▸ What is needed:
Only one stretch of the data is wanted: the line containing "grey <342, 320>", the line containing "[turquesa] [597 492]", and every line between them, copied exactly.

▸ Supplied records:
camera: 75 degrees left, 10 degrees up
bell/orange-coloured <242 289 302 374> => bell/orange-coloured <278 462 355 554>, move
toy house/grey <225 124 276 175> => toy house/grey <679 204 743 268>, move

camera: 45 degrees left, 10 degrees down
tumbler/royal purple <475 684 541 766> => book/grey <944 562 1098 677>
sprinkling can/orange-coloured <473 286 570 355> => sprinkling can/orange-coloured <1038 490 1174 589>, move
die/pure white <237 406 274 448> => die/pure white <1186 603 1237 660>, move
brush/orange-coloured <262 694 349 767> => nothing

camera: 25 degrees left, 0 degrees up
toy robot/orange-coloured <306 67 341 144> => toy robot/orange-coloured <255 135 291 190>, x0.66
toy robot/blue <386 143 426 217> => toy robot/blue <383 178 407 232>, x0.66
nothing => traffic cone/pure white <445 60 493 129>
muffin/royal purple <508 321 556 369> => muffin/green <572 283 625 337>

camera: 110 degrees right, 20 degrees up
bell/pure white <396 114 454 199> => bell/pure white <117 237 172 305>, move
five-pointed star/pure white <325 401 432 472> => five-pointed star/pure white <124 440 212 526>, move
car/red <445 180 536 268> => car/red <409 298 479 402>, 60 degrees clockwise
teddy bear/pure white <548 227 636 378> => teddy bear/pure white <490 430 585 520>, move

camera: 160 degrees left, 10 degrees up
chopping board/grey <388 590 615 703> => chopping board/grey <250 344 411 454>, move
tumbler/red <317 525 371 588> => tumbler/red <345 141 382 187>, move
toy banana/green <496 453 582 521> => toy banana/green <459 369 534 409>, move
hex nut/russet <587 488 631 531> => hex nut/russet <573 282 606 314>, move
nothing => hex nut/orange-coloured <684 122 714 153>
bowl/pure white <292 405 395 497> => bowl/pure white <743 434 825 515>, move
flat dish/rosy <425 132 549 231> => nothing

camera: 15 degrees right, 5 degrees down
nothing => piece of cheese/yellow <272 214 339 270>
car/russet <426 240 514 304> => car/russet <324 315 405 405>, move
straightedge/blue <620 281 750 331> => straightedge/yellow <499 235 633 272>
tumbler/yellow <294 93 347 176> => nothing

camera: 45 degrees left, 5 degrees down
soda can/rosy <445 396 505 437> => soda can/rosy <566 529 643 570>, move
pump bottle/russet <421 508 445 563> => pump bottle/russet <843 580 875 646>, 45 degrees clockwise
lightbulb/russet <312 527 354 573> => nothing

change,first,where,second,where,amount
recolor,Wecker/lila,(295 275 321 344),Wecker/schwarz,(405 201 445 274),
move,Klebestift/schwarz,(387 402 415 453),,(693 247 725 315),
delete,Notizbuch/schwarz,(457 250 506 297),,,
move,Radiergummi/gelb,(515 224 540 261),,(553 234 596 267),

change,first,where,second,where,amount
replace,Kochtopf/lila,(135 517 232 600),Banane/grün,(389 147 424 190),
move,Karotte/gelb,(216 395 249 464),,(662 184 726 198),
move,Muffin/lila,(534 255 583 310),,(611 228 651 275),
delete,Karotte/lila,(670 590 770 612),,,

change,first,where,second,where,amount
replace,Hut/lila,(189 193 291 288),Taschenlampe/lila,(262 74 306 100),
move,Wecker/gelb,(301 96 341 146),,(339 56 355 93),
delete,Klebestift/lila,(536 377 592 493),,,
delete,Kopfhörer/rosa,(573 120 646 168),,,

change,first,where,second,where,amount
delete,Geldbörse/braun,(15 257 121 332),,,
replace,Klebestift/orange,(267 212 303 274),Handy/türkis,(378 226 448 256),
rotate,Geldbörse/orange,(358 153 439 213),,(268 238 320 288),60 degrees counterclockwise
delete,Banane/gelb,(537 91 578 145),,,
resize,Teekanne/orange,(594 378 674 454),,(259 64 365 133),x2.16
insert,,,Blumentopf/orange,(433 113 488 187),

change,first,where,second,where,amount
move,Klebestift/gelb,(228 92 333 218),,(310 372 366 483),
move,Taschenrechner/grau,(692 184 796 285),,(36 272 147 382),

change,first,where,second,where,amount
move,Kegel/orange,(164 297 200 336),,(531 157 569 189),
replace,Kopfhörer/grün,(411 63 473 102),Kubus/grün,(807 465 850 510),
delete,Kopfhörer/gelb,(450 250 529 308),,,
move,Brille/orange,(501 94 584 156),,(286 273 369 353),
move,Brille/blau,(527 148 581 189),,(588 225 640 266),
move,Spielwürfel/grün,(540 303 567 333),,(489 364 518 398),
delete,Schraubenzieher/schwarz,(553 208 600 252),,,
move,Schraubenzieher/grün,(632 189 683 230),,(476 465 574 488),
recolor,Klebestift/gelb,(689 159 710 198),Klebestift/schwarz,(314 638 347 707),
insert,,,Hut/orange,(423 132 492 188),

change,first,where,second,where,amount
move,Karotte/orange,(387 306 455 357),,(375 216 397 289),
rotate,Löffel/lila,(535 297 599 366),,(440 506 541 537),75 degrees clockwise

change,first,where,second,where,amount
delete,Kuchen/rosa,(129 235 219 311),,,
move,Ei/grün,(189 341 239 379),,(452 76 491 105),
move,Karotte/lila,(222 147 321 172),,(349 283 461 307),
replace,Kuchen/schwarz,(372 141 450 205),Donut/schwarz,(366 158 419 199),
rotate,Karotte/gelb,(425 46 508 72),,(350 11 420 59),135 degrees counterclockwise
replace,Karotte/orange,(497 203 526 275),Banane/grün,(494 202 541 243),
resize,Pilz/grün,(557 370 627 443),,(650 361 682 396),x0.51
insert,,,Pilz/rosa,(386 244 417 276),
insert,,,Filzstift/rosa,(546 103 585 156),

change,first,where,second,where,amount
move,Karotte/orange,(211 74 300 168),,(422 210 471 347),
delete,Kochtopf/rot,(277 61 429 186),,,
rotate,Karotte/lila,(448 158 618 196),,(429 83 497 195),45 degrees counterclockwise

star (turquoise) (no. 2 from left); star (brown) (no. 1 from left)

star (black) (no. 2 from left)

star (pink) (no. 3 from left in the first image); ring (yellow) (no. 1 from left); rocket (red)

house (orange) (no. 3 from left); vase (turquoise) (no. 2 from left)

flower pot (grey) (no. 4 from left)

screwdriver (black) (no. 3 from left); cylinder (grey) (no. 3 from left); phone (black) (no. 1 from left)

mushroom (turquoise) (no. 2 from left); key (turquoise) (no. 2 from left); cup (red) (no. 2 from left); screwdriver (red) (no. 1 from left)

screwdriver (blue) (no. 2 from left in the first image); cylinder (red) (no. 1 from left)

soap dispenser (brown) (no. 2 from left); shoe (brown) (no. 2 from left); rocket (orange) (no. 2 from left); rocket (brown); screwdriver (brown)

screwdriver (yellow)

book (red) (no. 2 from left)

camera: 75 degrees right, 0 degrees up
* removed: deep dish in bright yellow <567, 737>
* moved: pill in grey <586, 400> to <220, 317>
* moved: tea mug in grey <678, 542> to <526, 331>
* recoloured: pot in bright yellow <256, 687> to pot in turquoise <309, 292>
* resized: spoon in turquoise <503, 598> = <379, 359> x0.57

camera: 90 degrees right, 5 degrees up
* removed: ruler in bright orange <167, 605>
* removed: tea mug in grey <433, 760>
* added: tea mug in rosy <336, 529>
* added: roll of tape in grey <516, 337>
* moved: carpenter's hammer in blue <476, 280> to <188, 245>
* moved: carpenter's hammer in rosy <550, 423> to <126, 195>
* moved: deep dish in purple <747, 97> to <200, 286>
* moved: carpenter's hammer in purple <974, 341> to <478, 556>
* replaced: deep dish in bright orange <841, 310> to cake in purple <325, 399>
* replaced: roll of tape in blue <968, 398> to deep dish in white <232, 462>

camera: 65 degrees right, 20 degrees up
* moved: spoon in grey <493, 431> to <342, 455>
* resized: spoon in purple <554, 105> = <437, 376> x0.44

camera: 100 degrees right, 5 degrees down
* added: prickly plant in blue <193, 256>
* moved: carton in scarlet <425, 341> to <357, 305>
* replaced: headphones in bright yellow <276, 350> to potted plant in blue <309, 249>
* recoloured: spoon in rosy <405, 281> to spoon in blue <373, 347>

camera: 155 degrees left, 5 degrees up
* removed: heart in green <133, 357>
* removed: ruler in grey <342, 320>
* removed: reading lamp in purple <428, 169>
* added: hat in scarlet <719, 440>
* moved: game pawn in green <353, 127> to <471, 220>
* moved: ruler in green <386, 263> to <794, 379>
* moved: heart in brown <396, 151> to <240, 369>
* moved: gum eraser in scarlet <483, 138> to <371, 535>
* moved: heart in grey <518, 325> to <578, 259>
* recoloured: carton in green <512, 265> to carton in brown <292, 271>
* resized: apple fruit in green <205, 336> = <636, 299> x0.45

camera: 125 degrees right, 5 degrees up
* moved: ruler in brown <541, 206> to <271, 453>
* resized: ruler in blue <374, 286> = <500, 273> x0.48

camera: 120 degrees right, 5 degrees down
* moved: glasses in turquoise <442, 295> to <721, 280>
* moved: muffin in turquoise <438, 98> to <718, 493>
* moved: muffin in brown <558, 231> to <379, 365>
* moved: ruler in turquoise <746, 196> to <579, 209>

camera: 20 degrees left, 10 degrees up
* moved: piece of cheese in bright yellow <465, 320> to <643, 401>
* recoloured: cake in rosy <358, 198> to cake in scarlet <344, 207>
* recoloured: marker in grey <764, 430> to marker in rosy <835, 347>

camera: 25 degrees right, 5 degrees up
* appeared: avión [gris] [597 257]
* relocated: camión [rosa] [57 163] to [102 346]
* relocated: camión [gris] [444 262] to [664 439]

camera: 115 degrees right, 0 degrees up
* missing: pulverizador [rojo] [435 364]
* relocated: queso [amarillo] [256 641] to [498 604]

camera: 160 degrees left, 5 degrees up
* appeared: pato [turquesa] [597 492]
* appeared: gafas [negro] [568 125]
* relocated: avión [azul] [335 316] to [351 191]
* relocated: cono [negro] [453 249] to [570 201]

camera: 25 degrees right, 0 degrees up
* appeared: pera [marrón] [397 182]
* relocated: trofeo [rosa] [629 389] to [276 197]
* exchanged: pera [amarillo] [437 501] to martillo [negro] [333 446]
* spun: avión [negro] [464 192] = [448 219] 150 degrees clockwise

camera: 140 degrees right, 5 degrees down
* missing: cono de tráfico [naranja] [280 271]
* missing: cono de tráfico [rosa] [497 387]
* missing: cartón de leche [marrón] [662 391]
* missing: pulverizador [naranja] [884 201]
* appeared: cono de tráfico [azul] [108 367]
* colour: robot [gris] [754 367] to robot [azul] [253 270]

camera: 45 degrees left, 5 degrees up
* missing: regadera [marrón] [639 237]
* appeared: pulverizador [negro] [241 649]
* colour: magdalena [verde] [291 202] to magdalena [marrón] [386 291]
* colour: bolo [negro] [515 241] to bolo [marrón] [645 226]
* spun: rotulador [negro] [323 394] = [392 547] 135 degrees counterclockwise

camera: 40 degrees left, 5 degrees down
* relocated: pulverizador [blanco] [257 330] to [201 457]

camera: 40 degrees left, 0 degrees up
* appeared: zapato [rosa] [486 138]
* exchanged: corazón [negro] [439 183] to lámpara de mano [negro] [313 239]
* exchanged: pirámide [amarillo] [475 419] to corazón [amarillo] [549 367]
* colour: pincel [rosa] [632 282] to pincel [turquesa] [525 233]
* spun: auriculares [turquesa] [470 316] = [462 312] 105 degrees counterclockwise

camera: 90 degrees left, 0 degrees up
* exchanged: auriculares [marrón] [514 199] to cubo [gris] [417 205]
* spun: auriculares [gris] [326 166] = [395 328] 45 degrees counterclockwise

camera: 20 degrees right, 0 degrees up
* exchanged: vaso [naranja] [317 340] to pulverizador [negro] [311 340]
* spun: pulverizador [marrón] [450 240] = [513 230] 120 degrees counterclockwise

▸ The answer:
* removed: ruler in grey <342, 320>
* removed: reading lamp in purple <428, 169>
* added: hat in scarlet <719, 440>
* moved: game pawn in green <353, 127> to <471, 220>
* moved: ruler in green <386, 263> to <794, 379>
* moved: heart in brown <396, 151> to <240, 369>
* moved: gum eraser in scarlet <483, 138> to <371, 535>
* moved: heart in grey <518, 325> to <578, 259>
* recoloured: carton in green <512, 265> to carton in brown <292, 271>
* resized: apple fruit in green <205, 336> = <636, 299> x0.45

camera: 125 degrees right, 5 degrees up
* moved: ruler in brown <541, 206> to <271, 453>
* resized: ruler in blue <374, 286> = <500, 273> x0.48

camera: 120 degrees right, 5 degrees down
* moved: glasses in turquoise <442, 295> to <721, 280>
* moved: muffin in turquoise <438, 98> to <718, 493>
* moved: muffin in brown <558, 231> to <379, 365>
* moved: ruler in turquoise <746, 196> to <579, 209>

camera: 20 degrees left, 10 degrees up
* moved: piece of cheese in bright yellow <465, 320> to <643, 401>
* recoloured: cake in rosy <358, 198> to cake in scarlet <344, 207>
* recoloured: marker in grey <764, 430> to marker in rosy <835, 347>

camera: 25 degrees right, 5 degrees up
* appeared: avión [gris] [597 257]
* relocated: camión [rosa] [57 163] to [102 346]
* relocated: camión [gris] [444 262] to [664 439]

camera: 115 degrees right, 0 degrees up
* missing: pulverizador [rojo] [435 364]
* relocated: queso [amarillo] [256 641] to [498 604]

camera: 160 degrees left, 5 degrees up
* appeared: pato [turquesa] [597 492]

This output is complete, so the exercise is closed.